Only the lines holding "brown" are wanted. Copy every one from the records below.

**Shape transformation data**
+===+
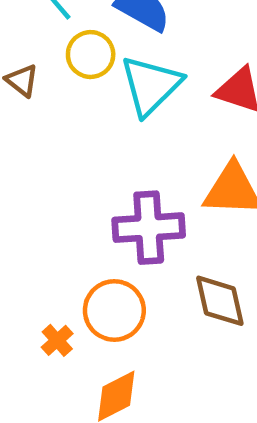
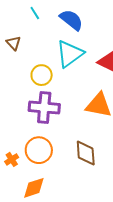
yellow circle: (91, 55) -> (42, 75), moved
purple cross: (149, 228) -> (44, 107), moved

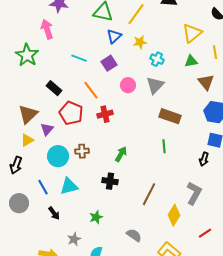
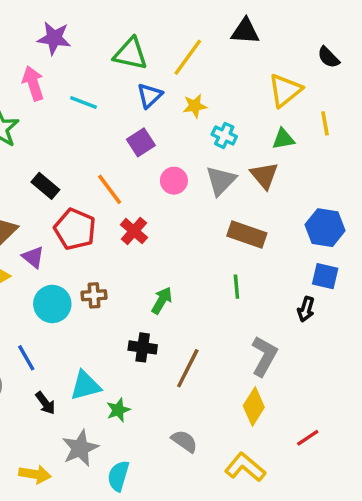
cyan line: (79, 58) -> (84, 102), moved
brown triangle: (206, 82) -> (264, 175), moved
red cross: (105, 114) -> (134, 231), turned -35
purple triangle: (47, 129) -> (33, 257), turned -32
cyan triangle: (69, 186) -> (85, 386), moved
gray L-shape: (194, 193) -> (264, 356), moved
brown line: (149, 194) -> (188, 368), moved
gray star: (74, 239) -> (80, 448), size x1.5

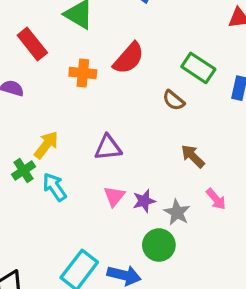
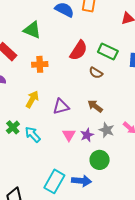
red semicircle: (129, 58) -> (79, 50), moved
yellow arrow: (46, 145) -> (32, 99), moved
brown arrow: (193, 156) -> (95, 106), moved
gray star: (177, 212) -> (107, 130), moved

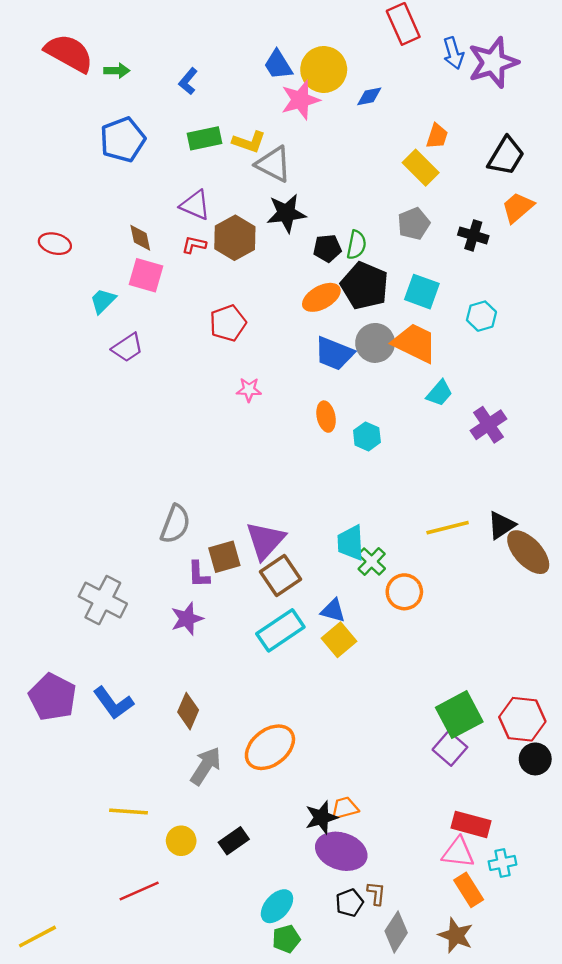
+===+
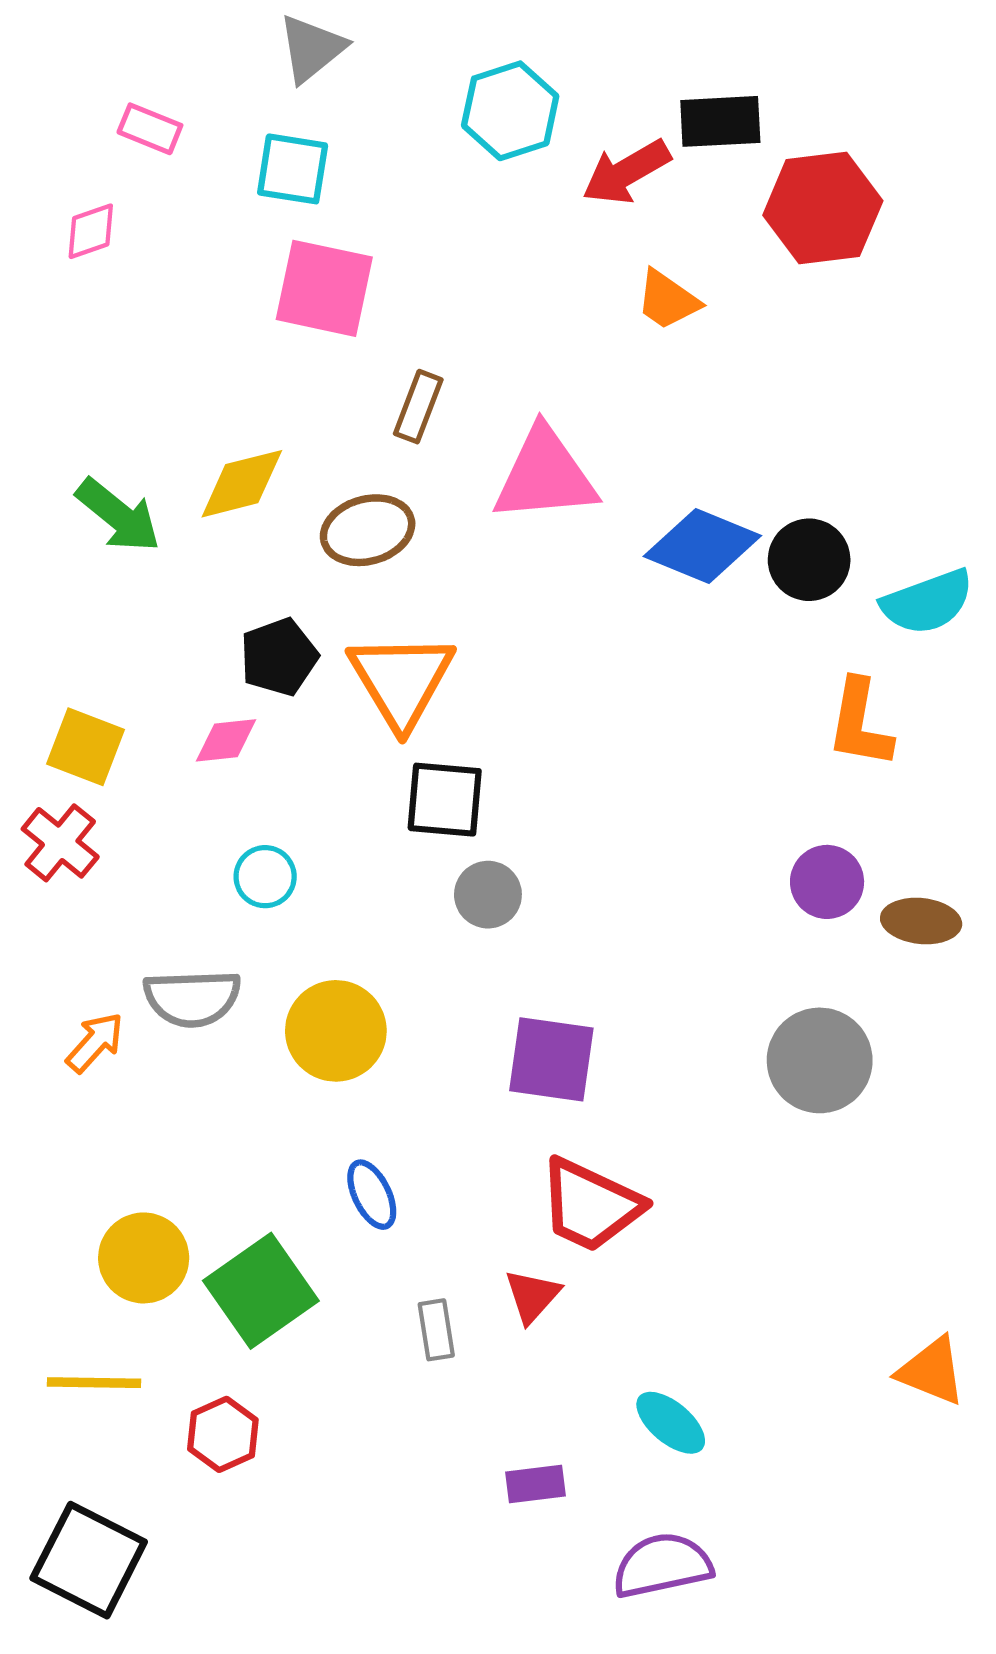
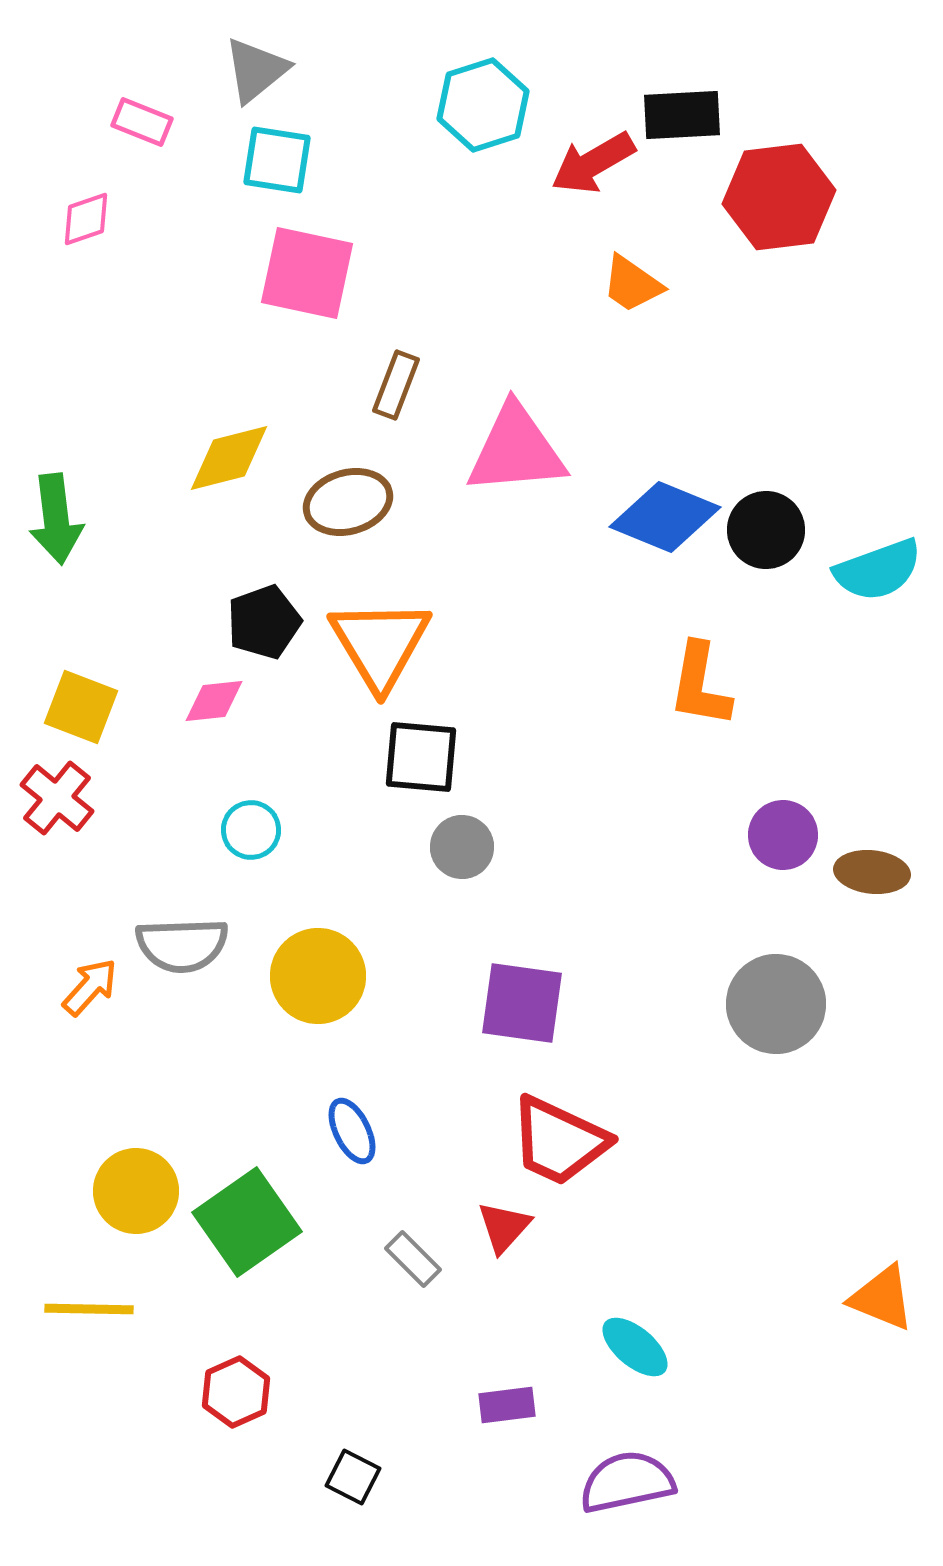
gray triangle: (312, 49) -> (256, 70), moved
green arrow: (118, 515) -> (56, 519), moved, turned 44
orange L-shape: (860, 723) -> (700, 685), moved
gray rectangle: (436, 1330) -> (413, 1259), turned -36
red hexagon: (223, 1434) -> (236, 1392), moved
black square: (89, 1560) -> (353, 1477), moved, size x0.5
+===+
**SOLUTION FOR THIS EXERCISE**
brown triangle: (206, 82) -> (264, 175), moved
brown line: (149, 194) -> (188, 368), moved
brown arrow: (193, 156) -> (95, 106), moved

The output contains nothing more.